DESCRIPTION OF THE TASK: Since pictures do not belong in the copy, please repeat every record below exactly without them.

─── RECORDS SHOWN ───

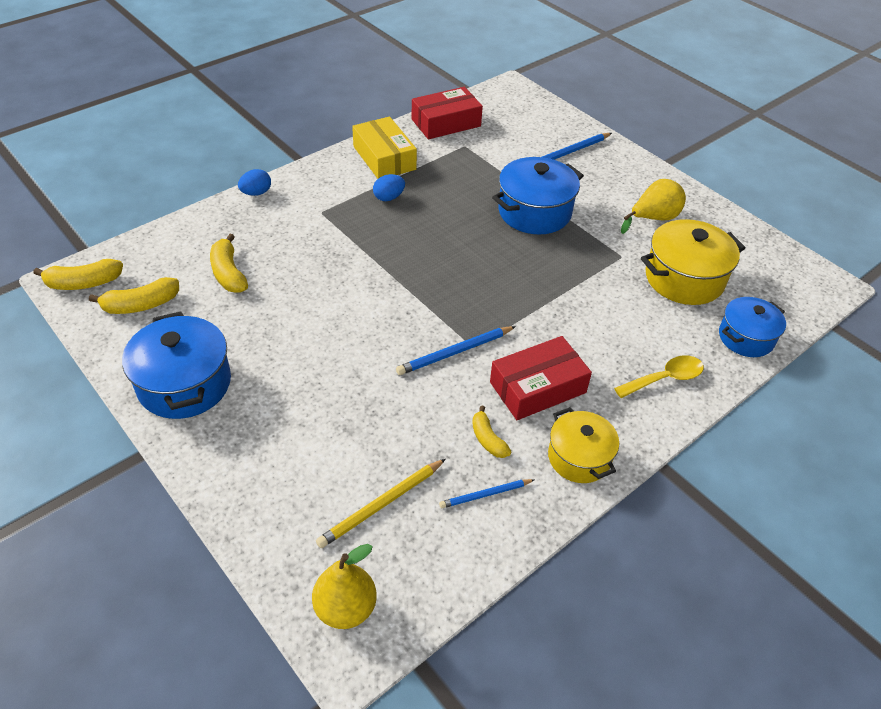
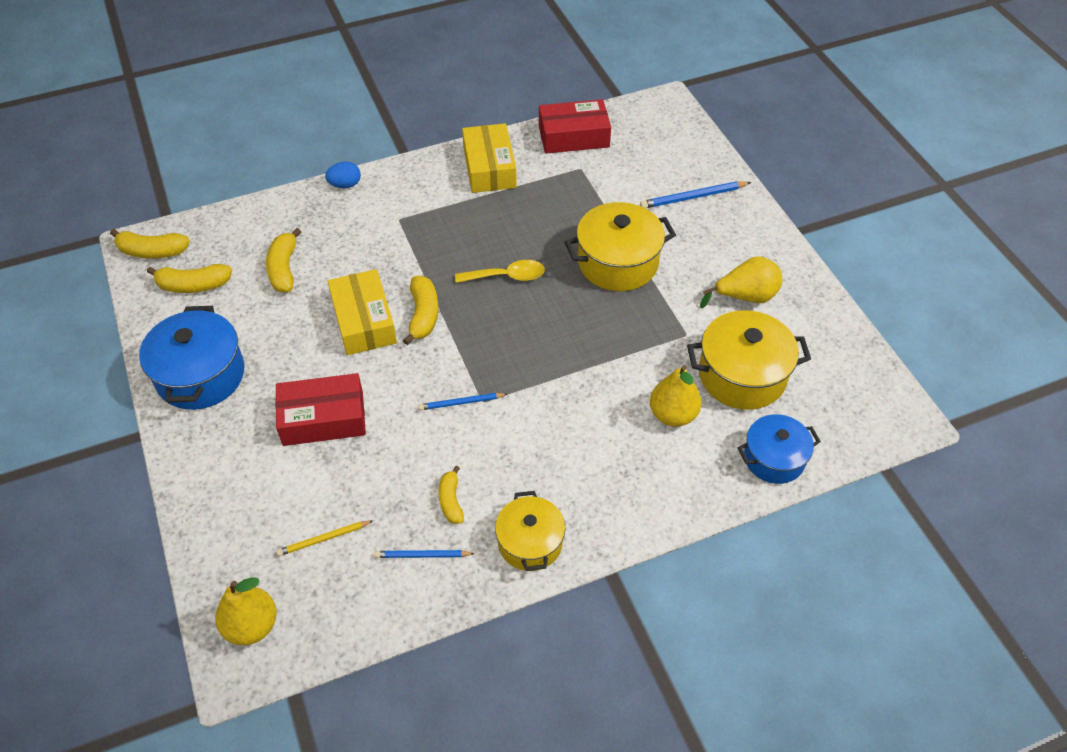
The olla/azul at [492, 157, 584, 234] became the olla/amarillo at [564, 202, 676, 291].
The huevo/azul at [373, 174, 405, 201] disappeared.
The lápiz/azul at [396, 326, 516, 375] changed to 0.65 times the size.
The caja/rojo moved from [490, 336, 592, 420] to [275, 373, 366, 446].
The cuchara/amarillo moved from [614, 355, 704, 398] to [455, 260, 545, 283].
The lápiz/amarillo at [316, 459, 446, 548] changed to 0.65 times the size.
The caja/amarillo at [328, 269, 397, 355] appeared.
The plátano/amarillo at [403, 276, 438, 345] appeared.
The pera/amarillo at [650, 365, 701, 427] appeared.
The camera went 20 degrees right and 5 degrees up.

───

RESPONSE:
The olla/azul at [492, 157, 584, 234] became the olla/amarillo at [564, 202, 676, 291].
The huevo/azul at [373, 174, 405, 201] disappeared.
The lápiz/azul at [396, 326, 516, 375] changed to 0.65 times the size.
The caja/rojo moved from [490, 336, 592, 420] to [275, 373, 366, 446].
The cuchara/amarillo moved from [614, 355, 704, 398] to [455, 260, 545, 283].
The lápiz/amarillo at [316, 459, 446, 548] changed to 0.65 times the size.
The caja/amarillo at [328, 269, 397, 355] appeared.
The plátano/amarillo at [403, 276, 438, 345] appeared.
The pera/amarillo at [650, 365, 701, 427] appeared.
The camera went 20 degrees right and 5 degrees up.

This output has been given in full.